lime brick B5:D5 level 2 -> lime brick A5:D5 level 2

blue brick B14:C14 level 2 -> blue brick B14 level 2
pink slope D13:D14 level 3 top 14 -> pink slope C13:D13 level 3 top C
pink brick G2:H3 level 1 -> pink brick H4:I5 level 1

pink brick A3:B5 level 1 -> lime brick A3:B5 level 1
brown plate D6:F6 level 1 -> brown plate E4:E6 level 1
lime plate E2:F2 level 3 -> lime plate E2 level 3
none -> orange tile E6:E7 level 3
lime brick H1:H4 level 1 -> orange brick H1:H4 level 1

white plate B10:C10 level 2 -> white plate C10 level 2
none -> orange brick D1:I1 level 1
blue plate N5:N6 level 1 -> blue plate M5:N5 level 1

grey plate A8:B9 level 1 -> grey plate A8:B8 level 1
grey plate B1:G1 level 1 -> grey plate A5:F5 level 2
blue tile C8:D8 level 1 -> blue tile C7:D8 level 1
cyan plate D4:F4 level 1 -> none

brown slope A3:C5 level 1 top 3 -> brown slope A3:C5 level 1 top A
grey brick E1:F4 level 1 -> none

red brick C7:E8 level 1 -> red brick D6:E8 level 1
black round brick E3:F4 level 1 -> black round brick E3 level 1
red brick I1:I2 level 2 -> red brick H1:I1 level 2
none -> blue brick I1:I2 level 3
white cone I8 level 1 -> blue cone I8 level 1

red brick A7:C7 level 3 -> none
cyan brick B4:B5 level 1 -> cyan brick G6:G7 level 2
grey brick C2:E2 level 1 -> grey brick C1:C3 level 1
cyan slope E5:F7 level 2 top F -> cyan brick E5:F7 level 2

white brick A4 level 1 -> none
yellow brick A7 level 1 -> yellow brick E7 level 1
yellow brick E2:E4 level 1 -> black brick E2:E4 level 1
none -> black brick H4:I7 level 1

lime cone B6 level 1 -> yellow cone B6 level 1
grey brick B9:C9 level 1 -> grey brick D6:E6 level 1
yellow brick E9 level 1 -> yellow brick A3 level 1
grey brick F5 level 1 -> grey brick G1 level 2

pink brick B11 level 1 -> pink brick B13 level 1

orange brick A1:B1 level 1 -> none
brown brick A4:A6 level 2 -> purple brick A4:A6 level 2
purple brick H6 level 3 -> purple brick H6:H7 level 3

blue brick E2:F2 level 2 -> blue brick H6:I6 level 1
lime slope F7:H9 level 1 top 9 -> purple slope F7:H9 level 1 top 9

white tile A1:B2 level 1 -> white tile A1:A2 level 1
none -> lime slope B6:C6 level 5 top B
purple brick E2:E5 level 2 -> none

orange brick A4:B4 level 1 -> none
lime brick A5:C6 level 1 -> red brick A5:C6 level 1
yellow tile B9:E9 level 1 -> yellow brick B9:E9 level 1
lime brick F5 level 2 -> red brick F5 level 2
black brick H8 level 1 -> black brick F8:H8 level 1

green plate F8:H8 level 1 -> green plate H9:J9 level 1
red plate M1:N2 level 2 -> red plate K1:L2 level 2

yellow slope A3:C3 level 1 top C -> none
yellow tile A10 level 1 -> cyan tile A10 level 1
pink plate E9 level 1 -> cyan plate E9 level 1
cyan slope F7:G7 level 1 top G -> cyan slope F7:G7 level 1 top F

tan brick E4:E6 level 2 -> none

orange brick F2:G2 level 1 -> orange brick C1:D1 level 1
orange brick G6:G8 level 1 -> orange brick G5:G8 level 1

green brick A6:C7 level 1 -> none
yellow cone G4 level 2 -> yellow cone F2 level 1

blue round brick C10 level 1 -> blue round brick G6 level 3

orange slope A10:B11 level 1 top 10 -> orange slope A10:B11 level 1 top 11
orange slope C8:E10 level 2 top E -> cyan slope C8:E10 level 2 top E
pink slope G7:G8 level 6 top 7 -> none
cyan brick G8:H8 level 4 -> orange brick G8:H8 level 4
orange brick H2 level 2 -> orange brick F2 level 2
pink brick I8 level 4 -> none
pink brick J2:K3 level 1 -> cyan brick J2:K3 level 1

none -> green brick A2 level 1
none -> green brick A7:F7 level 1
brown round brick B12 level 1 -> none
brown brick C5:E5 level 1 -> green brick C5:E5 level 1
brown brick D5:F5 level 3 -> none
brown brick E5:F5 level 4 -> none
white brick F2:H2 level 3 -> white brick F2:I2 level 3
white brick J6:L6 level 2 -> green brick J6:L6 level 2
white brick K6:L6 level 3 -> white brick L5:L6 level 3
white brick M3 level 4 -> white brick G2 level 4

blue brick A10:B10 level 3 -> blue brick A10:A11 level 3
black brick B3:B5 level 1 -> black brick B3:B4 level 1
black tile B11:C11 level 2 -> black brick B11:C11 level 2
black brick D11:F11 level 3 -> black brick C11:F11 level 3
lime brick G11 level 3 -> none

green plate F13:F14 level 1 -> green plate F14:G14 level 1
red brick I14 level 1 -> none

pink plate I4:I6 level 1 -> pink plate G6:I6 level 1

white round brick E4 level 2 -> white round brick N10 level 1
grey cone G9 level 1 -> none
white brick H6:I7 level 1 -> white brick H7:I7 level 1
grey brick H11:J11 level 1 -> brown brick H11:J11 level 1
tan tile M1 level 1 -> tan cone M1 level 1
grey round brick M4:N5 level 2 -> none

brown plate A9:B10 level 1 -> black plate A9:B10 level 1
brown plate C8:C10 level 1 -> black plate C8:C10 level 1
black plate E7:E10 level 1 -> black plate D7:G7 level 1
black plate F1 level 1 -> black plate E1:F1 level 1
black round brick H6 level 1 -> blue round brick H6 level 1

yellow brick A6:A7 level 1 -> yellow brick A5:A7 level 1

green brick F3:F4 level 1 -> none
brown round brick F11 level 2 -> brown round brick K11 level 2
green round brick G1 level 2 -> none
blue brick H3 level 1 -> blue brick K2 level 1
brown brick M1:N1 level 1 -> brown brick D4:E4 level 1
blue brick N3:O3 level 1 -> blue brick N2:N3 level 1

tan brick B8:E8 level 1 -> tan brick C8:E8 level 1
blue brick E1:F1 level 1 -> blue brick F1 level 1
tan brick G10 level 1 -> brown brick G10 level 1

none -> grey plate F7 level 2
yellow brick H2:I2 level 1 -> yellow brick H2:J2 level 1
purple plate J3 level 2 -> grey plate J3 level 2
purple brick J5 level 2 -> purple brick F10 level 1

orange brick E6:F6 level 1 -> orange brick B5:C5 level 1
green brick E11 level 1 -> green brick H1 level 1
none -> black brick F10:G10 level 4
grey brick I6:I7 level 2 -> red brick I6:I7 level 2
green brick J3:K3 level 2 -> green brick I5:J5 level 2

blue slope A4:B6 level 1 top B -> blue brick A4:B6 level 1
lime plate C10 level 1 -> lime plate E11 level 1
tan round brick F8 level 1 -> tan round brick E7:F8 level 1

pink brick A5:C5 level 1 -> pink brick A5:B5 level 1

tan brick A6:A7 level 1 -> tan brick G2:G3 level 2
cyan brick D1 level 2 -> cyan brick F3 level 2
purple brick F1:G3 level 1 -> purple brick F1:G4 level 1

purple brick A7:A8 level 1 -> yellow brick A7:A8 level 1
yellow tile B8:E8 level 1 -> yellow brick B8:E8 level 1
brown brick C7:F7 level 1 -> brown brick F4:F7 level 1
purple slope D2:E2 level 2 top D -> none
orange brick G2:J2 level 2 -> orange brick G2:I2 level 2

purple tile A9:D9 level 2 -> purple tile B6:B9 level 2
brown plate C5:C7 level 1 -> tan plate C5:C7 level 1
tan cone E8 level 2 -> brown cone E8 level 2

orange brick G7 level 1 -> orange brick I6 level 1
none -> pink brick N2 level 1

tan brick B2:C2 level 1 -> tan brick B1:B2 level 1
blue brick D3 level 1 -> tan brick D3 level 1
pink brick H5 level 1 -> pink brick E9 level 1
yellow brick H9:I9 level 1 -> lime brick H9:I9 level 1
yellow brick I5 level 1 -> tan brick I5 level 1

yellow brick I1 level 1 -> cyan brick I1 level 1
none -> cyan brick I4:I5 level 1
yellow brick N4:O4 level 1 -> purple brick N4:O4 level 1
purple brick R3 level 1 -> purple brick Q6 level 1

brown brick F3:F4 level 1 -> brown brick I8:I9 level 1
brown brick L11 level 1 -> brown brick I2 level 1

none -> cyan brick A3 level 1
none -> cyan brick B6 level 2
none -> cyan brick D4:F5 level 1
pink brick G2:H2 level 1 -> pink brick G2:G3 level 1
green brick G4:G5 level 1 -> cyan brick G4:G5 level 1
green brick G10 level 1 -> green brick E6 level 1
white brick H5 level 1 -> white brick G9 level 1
★ ★ ★ ★ ★ ★ ★
EXERCISE INSTRUCTIONS :: Include the first line of the listing, the line with "white plate B10:C10", and every line between them, each repeated exactly, and output only those.

OUTPUT FOR THIS EXERCISE ::
lime brick B5:D5 level 2 -> lime brick A5:D5 level 2

blue brick B14:C14 level 2 -> blue brick B14 level 2
pink slope D13:D14 level 3 top 14 -> pink slope C13:D13 level 3 top C
pink brick G2:H3 level 1 -> pink brick H4:I5 level 1

pink brick A3:B5 level 1 -> lime brick A3:B5 level 1
brown plate D6:F6 level 1 -> brown plate E4:E6 level 1
lime plate E2:F2 level 3 -> lime plate E2 level 3
none -> orange tile E6:E7 level 3
lime brick H1:H4 level 1 -> orange brick H1:H4 level 1

white plate B10:C10 level 2 -> white plate C10 level 2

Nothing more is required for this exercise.